CHALLENGE.
Copy the rows below word for word, beginning with the first row and stopping after the line that contains "Question: Is black plastic toaster at lower center, the".

----------------------------------------

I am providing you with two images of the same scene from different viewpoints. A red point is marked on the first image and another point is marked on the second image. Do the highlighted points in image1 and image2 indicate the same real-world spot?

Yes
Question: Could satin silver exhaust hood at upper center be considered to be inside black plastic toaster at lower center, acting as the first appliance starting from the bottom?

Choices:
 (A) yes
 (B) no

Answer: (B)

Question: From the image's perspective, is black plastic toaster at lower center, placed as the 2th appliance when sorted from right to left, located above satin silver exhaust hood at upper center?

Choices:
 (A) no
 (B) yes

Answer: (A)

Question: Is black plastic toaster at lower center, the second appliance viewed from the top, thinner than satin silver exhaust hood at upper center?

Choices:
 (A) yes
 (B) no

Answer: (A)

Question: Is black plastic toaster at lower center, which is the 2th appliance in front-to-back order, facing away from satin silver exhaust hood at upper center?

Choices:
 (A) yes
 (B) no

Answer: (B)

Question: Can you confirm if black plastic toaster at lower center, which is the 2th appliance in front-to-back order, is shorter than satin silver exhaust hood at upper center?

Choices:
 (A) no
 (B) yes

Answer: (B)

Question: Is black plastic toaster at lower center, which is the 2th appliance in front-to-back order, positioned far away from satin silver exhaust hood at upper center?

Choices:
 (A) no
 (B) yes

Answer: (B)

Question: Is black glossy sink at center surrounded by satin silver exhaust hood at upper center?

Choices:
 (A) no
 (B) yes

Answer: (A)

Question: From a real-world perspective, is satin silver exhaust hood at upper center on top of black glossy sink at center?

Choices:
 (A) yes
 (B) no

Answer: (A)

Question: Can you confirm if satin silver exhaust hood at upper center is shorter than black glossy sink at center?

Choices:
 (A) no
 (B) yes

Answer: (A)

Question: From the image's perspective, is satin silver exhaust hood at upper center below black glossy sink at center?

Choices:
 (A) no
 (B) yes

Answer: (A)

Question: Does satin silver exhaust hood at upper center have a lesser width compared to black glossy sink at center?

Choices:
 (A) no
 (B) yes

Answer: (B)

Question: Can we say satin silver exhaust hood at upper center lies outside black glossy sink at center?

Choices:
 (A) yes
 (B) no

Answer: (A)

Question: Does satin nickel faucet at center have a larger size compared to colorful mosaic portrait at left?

----------------------------------------

ANSWER BELOW.
I am providing you with two images of the same scene from different viewpoints. A red point is marked on the first image and another point is marked on the second image. Do the highlighted points in image1 and image2 indicate the same real-world spot?

Yes
Question: Could satin silver exhaust hood at upper center be considered to be inside black plastic toaster at lower center, acting as the first appliance starting from the bottom?

Choices:
 (A) yes
 (B) no

Answer: (B)

Question: From the image's perspective, is black plastic toaster at lower center, placed as the 2th appliance when sorted from right to left, located above satin silver exhaust hood at upper center?

Choices:
 (A) no
 (B) yes

Answer: (A)

Question: Is black plastic toaster at lower center, the second appliance viewed from the top, thinner than satin silver exhaust hood at upper center?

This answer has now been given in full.